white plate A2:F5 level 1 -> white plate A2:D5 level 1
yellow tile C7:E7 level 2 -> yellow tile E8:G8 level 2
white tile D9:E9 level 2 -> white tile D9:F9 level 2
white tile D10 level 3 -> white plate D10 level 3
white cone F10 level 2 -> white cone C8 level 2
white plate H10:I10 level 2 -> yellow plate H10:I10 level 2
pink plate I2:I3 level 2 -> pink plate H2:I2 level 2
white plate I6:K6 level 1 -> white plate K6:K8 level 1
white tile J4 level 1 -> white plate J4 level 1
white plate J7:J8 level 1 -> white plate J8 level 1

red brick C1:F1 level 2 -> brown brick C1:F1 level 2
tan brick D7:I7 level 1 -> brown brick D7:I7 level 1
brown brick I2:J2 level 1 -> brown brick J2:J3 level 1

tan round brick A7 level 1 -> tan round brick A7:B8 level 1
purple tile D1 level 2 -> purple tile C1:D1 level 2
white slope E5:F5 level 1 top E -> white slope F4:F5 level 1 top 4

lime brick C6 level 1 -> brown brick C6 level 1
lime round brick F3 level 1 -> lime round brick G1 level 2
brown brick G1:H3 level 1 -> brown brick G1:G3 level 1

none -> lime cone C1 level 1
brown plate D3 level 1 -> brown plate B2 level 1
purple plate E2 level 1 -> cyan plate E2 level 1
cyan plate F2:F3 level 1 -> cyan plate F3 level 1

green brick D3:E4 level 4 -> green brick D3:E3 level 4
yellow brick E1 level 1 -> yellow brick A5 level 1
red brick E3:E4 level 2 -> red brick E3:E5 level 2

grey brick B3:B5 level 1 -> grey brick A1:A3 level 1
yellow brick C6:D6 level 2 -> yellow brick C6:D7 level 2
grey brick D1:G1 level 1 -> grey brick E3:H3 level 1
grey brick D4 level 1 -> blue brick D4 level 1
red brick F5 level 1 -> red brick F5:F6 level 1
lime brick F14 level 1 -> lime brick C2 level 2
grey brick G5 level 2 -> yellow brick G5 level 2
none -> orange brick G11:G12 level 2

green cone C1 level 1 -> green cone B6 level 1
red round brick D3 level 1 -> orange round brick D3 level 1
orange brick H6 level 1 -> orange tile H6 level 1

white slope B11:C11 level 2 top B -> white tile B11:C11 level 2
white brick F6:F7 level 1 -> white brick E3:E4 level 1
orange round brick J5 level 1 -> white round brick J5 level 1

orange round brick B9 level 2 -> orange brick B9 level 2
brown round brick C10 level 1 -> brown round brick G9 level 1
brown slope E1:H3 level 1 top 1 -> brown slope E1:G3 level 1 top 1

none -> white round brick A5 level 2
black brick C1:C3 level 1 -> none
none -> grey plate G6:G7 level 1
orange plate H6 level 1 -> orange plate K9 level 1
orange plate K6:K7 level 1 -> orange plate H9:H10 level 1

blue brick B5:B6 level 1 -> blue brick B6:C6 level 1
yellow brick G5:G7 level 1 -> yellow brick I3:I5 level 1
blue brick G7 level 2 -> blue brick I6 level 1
========================================
Working down the entries above, count each line in which "slope" occurs, and state only the resulting number.

3